> [PROBLEM TO WORK ON] Without changing anything, output the records below.

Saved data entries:
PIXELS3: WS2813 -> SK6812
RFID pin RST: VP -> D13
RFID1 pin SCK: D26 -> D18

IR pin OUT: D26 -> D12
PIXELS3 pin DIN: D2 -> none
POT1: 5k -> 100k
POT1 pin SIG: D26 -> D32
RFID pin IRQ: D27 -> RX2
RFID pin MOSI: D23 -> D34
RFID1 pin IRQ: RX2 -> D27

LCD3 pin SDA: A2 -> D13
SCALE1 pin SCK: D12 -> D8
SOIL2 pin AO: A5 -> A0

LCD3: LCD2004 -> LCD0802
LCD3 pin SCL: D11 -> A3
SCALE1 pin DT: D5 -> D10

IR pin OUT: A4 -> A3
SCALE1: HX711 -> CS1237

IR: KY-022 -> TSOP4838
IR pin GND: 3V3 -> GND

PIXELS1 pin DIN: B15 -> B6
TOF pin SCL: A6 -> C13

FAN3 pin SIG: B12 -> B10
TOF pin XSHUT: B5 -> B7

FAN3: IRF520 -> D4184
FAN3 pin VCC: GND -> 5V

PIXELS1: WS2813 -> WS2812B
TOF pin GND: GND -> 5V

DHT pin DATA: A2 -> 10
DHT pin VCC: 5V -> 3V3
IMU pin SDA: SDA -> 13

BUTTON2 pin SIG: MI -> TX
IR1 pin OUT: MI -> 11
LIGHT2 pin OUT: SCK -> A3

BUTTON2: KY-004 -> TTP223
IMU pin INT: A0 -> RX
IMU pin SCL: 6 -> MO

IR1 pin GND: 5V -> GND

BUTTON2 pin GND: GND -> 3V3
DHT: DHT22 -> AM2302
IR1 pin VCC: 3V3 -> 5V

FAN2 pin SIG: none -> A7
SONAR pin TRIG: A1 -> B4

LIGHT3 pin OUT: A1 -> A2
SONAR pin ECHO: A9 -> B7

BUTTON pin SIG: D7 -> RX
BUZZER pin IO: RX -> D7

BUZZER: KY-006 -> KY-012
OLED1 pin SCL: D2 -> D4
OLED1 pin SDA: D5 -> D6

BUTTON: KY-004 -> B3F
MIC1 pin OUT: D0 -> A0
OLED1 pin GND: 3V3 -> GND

> [ANSWER]
PIXELS3: WS2813 -> SK6812
RFID pin RST: VP -> D13
RFID1 pin SCK: D26 -> D18

IR pin OUT: D26 -> D12
PIXELS3 pin DIN: D2 -> none
POT1: 5k -> 100k
POT1 pin SIG: D26 -> D32
RFID pin IRQ: D27 -> RX2
RFID pin MOSI: D23 -> D34
RFID1 pin IRQ: RX2 -> D27

LCD3 pin SDA: A2 -> D13
SCALE1 pin SCK: D12 -> D8
SOIL2 pin AO: A5 -> A0

LCD3: LCD2004 -> LCD0802
LCD3 pin SCL: D11 -> A3
SCALE1 pin DT: D5 -> D10

IR pin OUT: A4 -> A3
SCALE1: HX711 -> CS1237

IR: KY-022 -> TSOP4838
IR pin GND: 3V3 -> GND

PIXELS1 pin DIN: B15 -> B6
TOF pin SCL: A6 -> C13

FAN3 pin SIG: B12 -> B10
TOF pin XSHUT: B5 -> B7

FAN3: IRF520 -> D4184
FAN3 pin VCC: GND -> 5V

PIXELS1: WS2813 -> WS2812B
TOF pin GND: GND -> 5V

DHT pin DATA: A2 -> 10
DHT pin VCC: 5V -> 3V3
IMU pin SDA: SDA -> 13

BUTTON2 pin SIG: MI -> TX
IR1 pin OUT: MI -> 11
LIGHT2 pin OUT: SCK -> A3

BUTTON2: KY-004 -> TTP223
IMU pin INT: A0 -> RX
IMU pin SCL: 6 -> MO

IR1 pin GND: 5V -> GND

BUTTON2 pin GND: GND -> 3V3
DHT: DHT22 -> AM2302
IR1 pin VCC: 3V3 -> 5V

FAN2 pin SIG: none -> A7
SONAR pin TRIG: A1 -> B4

LIGHT3 pin OUT: A1 -> A2
SONAR pin ECHO: A9 -> B7

BUTTON pin SIG: D7 -> RX
BUZZER pin IO: RX -> D7

BUZZER: KY-006 -> KY-012
OLED1 pin SCL: D2 -> D4
OLED1 pin SDA: D5 -> D6

BUTTON: KY-004 -> B3F
MIC1 pin OUT: D0 -> A0
OLED1 pin GND: 3V3 -> GND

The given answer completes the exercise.